(Version comparison data)

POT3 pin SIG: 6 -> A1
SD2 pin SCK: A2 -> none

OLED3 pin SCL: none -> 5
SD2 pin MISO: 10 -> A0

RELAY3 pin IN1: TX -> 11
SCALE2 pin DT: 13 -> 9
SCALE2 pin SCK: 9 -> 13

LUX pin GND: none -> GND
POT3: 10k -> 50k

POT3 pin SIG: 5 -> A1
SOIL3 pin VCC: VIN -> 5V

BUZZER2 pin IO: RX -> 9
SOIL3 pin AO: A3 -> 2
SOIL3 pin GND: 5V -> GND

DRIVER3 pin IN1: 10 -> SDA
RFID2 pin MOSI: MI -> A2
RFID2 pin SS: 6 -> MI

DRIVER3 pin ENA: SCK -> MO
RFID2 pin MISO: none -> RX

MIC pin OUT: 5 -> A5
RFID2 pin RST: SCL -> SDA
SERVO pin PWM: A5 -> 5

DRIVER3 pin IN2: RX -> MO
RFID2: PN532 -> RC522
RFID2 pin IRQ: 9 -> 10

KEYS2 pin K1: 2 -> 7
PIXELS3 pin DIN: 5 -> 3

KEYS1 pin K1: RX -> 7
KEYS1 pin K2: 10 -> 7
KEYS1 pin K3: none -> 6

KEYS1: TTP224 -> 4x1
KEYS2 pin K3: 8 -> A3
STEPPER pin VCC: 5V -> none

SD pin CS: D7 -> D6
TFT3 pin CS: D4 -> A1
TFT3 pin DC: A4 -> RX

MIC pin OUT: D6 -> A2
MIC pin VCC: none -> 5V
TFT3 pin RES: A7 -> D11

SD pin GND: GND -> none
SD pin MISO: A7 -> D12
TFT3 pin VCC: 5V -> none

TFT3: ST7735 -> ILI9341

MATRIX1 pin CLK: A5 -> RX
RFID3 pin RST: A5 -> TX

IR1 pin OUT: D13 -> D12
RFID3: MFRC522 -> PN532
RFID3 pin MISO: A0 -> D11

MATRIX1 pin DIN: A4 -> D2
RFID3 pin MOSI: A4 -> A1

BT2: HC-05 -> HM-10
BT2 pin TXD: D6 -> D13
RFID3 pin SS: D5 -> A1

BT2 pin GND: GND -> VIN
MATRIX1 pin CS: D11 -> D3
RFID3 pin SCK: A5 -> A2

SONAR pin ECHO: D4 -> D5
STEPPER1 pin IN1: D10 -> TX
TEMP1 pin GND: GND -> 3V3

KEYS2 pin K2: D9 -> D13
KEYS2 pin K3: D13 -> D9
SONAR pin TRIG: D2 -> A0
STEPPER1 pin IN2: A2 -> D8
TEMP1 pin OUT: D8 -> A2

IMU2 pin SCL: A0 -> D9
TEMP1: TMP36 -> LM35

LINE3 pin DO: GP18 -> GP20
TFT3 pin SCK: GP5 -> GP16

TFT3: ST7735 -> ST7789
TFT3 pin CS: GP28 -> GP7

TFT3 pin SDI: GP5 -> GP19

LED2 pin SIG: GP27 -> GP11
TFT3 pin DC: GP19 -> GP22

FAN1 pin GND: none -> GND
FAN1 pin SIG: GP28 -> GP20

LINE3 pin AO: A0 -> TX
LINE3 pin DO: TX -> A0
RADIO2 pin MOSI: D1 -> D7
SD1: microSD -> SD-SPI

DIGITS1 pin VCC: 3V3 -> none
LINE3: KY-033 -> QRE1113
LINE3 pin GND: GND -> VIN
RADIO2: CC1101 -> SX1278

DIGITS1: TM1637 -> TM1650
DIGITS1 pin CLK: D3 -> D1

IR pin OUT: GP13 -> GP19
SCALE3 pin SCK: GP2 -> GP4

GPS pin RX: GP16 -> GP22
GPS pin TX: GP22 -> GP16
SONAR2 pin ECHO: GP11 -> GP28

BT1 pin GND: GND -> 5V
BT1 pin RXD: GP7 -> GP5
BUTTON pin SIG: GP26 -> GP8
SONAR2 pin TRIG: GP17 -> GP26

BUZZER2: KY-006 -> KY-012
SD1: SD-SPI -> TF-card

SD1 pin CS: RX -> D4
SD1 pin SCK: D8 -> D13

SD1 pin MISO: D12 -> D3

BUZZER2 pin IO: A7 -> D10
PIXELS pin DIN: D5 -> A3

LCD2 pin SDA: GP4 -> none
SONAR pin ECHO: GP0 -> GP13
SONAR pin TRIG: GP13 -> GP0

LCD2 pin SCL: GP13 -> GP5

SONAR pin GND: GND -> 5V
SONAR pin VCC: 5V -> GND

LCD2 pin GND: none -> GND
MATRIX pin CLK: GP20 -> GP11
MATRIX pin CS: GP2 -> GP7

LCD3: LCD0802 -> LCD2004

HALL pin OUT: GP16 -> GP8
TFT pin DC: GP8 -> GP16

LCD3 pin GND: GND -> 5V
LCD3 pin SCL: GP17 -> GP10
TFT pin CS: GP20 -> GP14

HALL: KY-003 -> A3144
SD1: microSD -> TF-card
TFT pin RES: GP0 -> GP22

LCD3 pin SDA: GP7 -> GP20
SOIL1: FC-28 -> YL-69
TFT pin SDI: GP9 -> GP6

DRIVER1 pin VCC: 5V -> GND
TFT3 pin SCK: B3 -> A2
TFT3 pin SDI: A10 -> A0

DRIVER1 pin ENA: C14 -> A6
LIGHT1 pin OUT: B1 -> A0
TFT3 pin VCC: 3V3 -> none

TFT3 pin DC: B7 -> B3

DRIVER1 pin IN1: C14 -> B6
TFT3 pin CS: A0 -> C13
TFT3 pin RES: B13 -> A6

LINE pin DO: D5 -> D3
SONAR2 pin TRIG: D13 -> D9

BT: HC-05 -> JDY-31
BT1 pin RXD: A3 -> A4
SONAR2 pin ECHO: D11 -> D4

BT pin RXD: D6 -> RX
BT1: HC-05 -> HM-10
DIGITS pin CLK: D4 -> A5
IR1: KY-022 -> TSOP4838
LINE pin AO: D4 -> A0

__EXERCISE__: Return every entry above with nothing altered.

__RESPONSE BELOW__:
POT3 pin SIG: 6 -> A1
SD2 pin SCK: A2 -> none

OLED3 pin SCL: none -> 5
SD2 pin MISO: 10 -> A0

RELAY3 pin IN1: TX -> 11
SCALE2 pin DT: 13 -> 9
SCALE2 pin SCK: 9 -> 13

LUX pin GND: none -> GND
POT3: 10k -> 50k

POT3 pin SIG: 5 -> A1
SOIL3 pin VCC: VIN -> 5V

BUZZER2 pin IO: RX -> 9
SOIL3 pin AO: A3 -> 2
SOIL3 pin GND: 5V -> GND

DRIVER3 pin IN1: 10 -> SDA
RFID2 pin MOSI: MI -> A2
RFID2 pin SS: 6 -> MI

DRIVER3 pin ENA: SCK -> MO
RFID2 pin MISO: none -> RX

MIC pin OUT: 5 -> A5
RFID2 pin RST: SCL -> SDA
SERVO pin PWM: A5 -> 5

DRIVER3 pin IN2: RX -> MO
RFID2: PN532 -> RC522
RFID2 pin IRQ: 9 -> 10

KEYS2 pin K1: 2 -> 7
PIXELS3 pin DIN: 5 -> 3

KEYS1 pin K1: RX -> 7
KEYS1 pin K2: 10 -> 7
KEYS1 pin K3: none -> 6

KEYS1: TTP224 -> 4x1
KEYS2 pin K3: 8 -> A3
STEPPER pin VCC: 5V -> none

SD pin CS: D7 -> D6
TFT3 pin CS: D4 -> A1
TFT3 pin DC: A4 -> RX

MIC pin OUT: D6 -> A2
MIC pin VCC: none -> 5V
TFT3 pin RES: A7 -> D11

SD pin GND: GND -> none
SD pin MISO: A7 -> D12
TFT3 pin VCC: 5V -> none

TFT3: ST7735 -> ILI9341

MATRIX1 pin CLK: A5 -> RX
RFID3 pin RST: A5 -> TX

IR1 pin OUT: D13 -> D12
RFID3: MFRC522 -> PN532
RFID3 pin MISO: A0 -> D11

MATRIX1 pin DIN: A4 -> D2
RFID3 pin MOSI: A4 -> A1

BT2: HC-05 -> HM-10
BT2 pin TXD: D6 -> D13
RFID3 pin SS: D5 -> A1

BT2 pin GND: GND -> VIN
MATRIX1 pin CS: D11 -> D3
RFID3 pin SCK: A5 -> A2

SONAR pin ECHO: D4 -> D5
STEPPER1 pin IN1: D10 -> TX
TEMP1 pin GND: GND -> 3V3

KEYS2 pin K2: D9 -> D13
KEYS2 pin K3: D13 -> D9
SONAR pin TRIG: D2 -> A0
STEPPER1 pin IN2: A2 -> D8
TEMP1 pin OUT: D8 -> A2

IMU2 pin SCL: A0 -> D9
TEMP1: TMP36 -> LM35

LINE3 pin DO: GP18 -> GP20
TFT3 pin SCK: GP5 -> GP16

TFT3: ST7735 -> ST7789
TFT3 pin CS: GP28 -> GP7

TFT3 pin SDI: GP5 -> GP19

LED2 pin SIG: GP27 -> GP11
TFT3 pin DC: GP19 -> GP22

FAN1 pin GND: none -> GND
FAN1 pin SIG: GP28 -> GP20

LINE3 pin AO: A0 -> TX
LINE3 pin DO: TX -> A0
RADIO2 pin MOSI: D1 -> D7
SD1: microSD -> SD-SPI

DIGITS1 pin VCC: 3V3 -> none
LINE3: KY-033 -> QRE1113
LINE3 pin GND: GND -> VIN
RADIO2: CC1101 -> SX1278

DIGITS1: TM1637 -> TM1650
DIGITS1 pin CLK: D3 -> D1

IR pin OUT: GP13 -> GP19
SCALE3 pin SCK: GP2 -> GP4

GPS pin RX: GP16 -> GP22
GPS pin TX: GP22 -> GP16
SONAR2 pin ECHO: GP11 -> GP28

BT1 pin GND: GND -> 5V
BT1 pin RXD: GP7 -> GP5
BUTTON pin SIG: GP26 -> GP8
SONAR2 pin TRIG: GP17 -> GP26

BUZZER2: KY-006 -> KY-012
SD1: SD-SPI -> TF-card

SD1 pin CS: RX -> D4
SD1 pin SCK: D8 -> D13

SD1 pin MISO: D12 -> D3

BUZZER2 pin IO: A7 -> D10
PIXELS pin DIN: D5 -> A3

LCD2 pin SDA: GP4 -> none
SONAR pin ECHO: GP0 -> GP13
SONAR pin TRIG: GP13 -> GP0

LCD2 pin SCL: GP13 -> GP5

SONAR pin GND: GND -> 5V
SONAR pin VCC: 5V -> GND

LCD2 pin GND: none -> GND
MATRIX pin CLK: GP20 -> GP11
MATRIX pin CS: GP2 -> GP7

LCD3: LCD0802 -> LCD2004

HALL pin OUT: GP16 -> GP8
TFT pin DC: GP8 -> GP16

LCD3 pin GND: GND -> 5V
LCD3 pin SCL: GP17 -> GP10
TFT pin CS: GP20 -> GP14

HALL: KY-003 -> A3144
SD1: microSD -> TF-card
TFT pin RES: GP0 -> GP22

LCD3 pin SDA: GP7 -> GP20
SOIL1: FC-28 -> YL-69
TFT pin SDI: GP9 -> GP6

DRIVER1 pin VCC: 5V -> GND
TFT3 pin SCK: B3 -> A2
TFT3 pin SDI: A10 -> A0

DRIVER1 pin ENA: C14 -> A6
LIGHT1 pin OUT: B1 -> A0
TFT3 pin VCC: 3V3 -> none

TFT3 pin DC: B7 -> B3

DRIVER1 pin IN1: C14 -> B6
TFT3 pin CS: A0 -> C13
TFT3 pin RES: B13 -> A6

LINE pin DO: D5 -> D3
SONAR2 pin TRIG: D13 -> D9

BT: HC-05 -> JDY-31
BT1 pin RXD: A3 -> A4
SONAR2 pin ECHO: D11 -> D4

BT pin RXD: D6 -> RX
BT1: HC-05 -> HM-10
DIGITS pin CLK: D4 -> A5
IR1: KY-022 -> TSOP4838
LINE pin AO: D4 -> A0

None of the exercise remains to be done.